■ Exercise instructions ■
Filter the material below so that only lines containing "none" remain.

════════════════

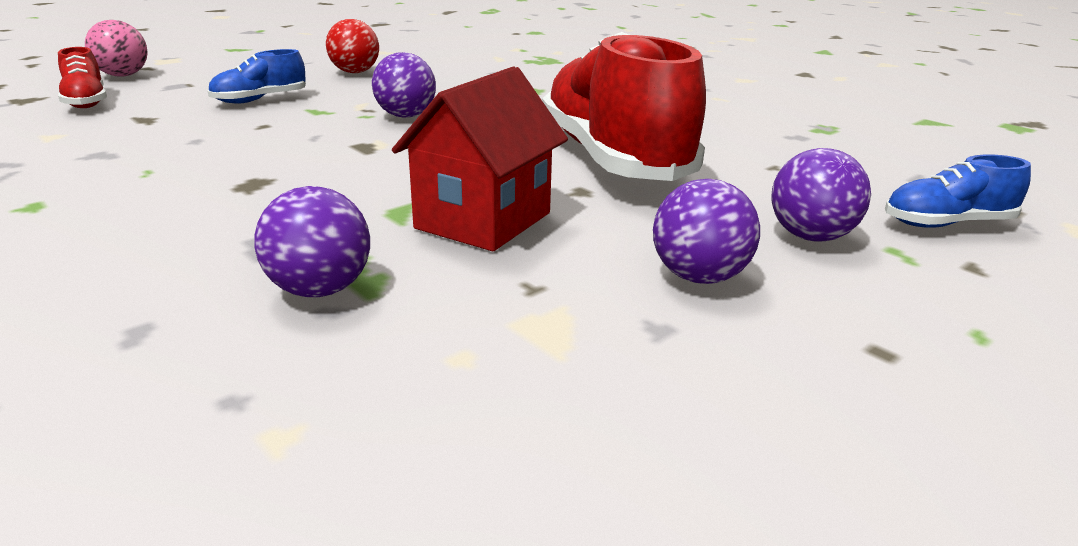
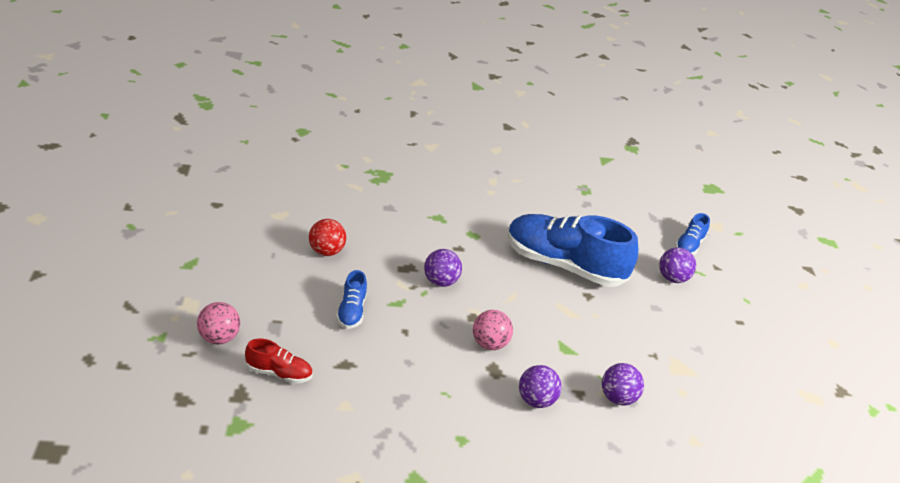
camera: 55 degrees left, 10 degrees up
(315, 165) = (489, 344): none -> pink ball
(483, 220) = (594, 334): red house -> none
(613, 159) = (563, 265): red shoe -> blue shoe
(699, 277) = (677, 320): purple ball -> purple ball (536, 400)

════════════════

■ Result for this task ■
(315, 165) = (489, 344): none -> pink ball
(483, 220) = (594, 334): red house -> none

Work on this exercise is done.